- **Exercise objective**:
Among the entries below, one line contains "D6: diode (A" and another contains "R4: 4.7k (5V, VSS) -> none". Transcribe those two lines and every line between them, exactly.
================
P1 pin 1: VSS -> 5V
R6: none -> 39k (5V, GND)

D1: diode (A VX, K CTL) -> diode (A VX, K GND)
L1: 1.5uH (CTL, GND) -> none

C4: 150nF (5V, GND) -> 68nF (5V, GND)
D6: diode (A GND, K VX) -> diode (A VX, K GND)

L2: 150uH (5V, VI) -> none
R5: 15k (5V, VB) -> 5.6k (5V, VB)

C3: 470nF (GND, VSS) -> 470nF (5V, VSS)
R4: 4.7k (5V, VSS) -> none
================
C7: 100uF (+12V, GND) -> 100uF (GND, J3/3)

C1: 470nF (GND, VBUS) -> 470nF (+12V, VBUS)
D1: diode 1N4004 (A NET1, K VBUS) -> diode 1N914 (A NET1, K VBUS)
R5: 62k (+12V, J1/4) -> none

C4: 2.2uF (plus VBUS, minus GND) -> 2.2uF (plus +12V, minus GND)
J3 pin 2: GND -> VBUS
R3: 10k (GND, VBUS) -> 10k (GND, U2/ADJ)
================
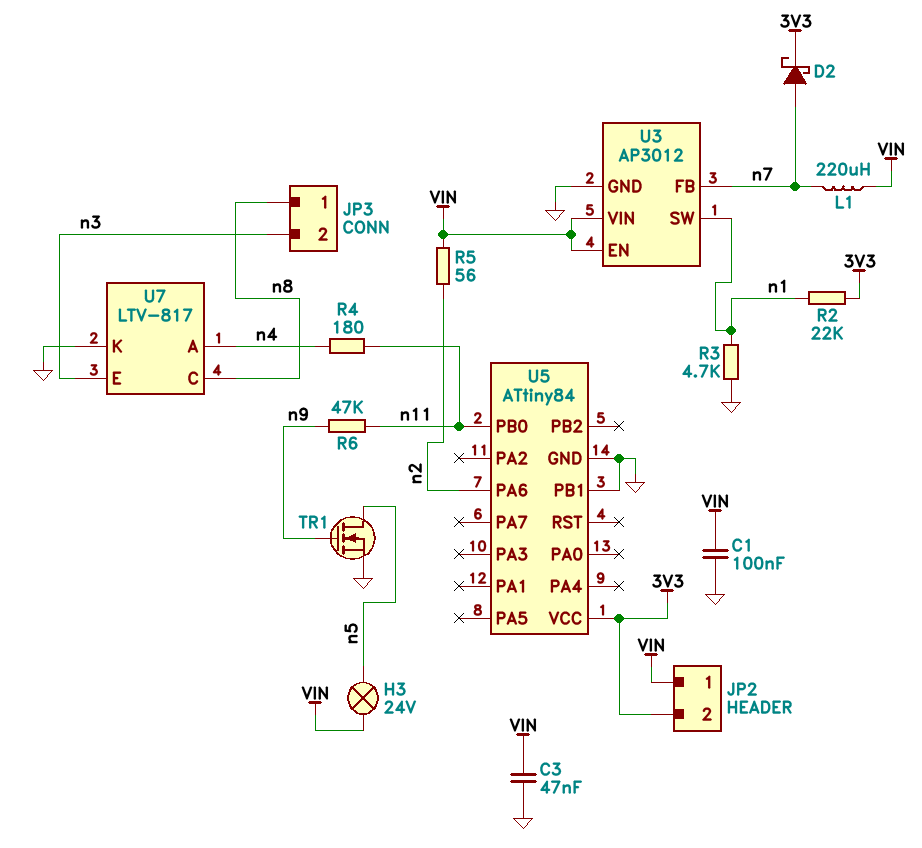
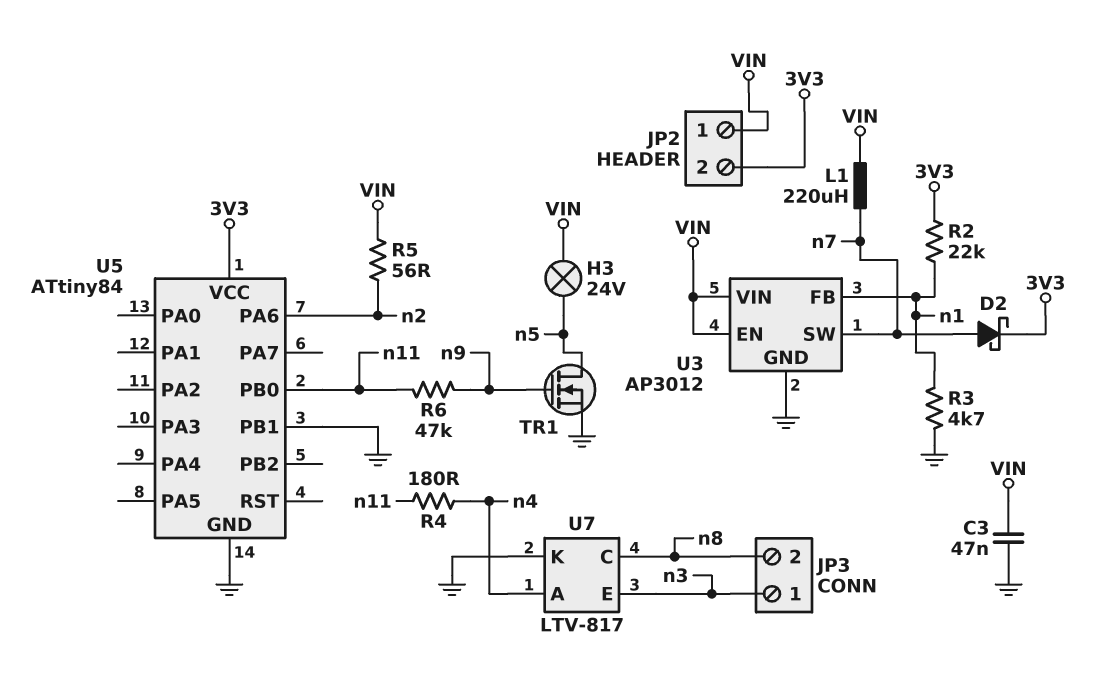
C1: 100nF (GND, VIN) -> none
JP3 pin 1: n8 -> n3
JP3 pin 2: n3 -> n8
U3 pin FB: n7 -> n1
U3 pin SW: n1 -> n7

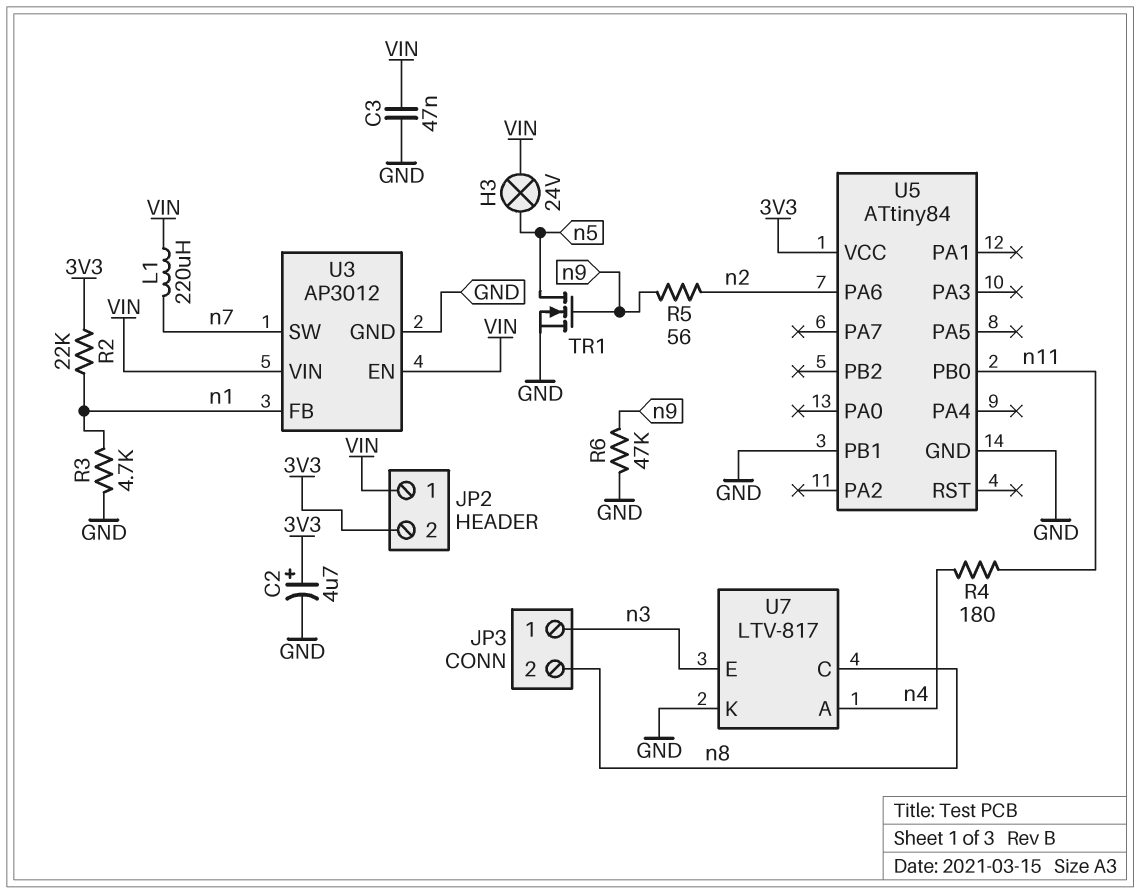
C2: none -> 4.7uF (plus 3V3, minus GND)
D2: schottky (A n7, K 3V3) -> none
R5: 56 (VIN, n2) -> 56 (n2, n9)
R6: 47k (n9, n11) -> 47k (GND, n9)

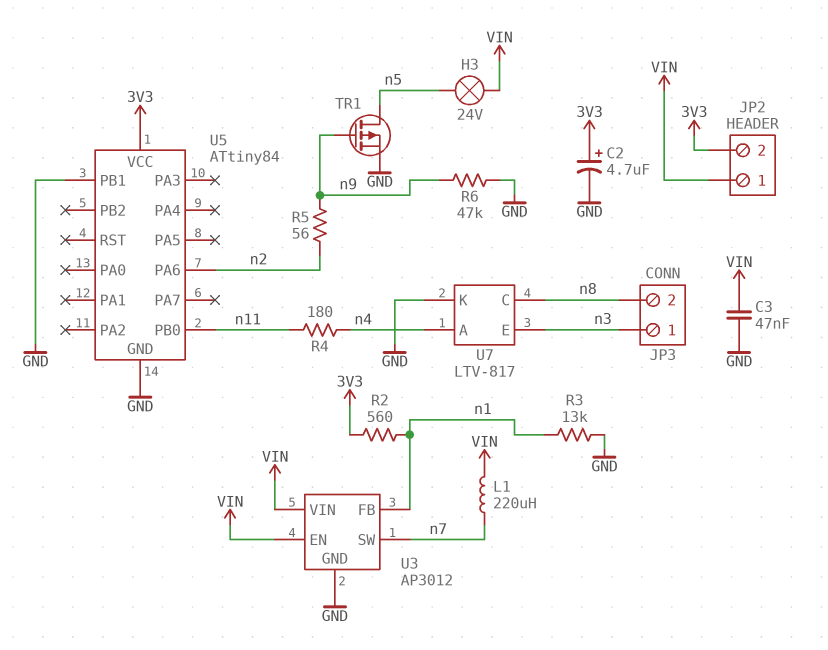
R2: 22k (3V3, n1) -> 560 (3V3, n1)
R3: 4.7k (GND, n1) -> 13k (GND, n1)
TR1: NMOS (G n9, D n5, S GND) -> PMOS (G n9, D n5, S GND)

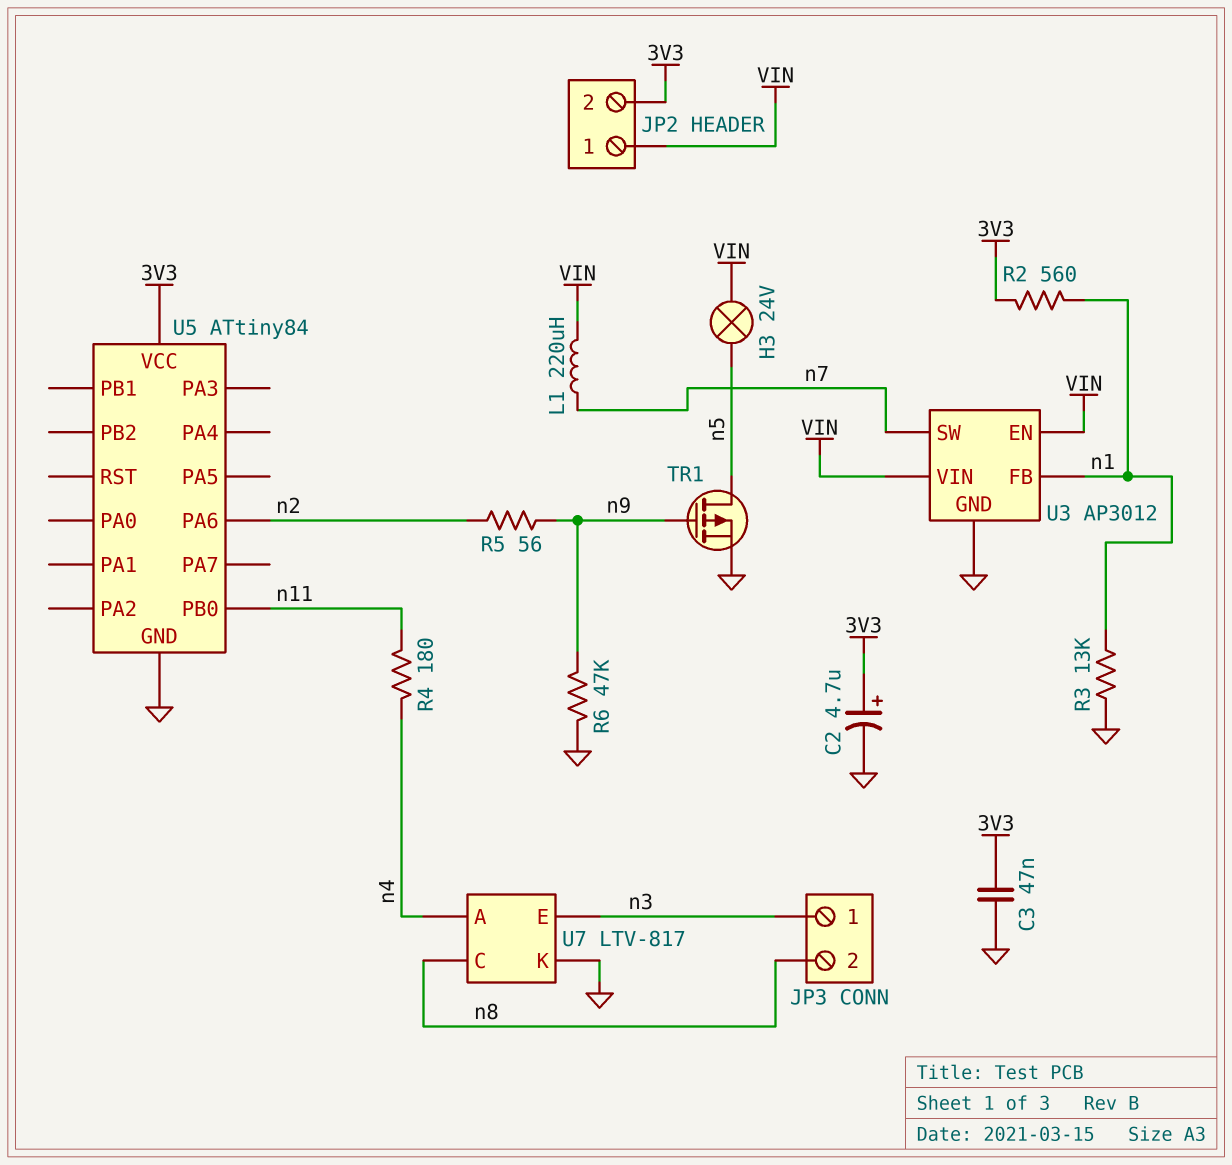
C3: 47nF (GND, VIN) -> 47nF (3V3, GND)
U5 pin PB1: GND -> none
================
- **Result of the exercise**:
D6: diode (A GND, K VX) -> diode (A VX, K GND)

L2: 150uH (5V, VI) -> none
R5: 15k (5V, VB) -> 5.6k (5V, VB)

C3: 470nF (GND, VSS) -> 470nF (5V, VSS)
R4: 4.7k (5V, VSS) -> none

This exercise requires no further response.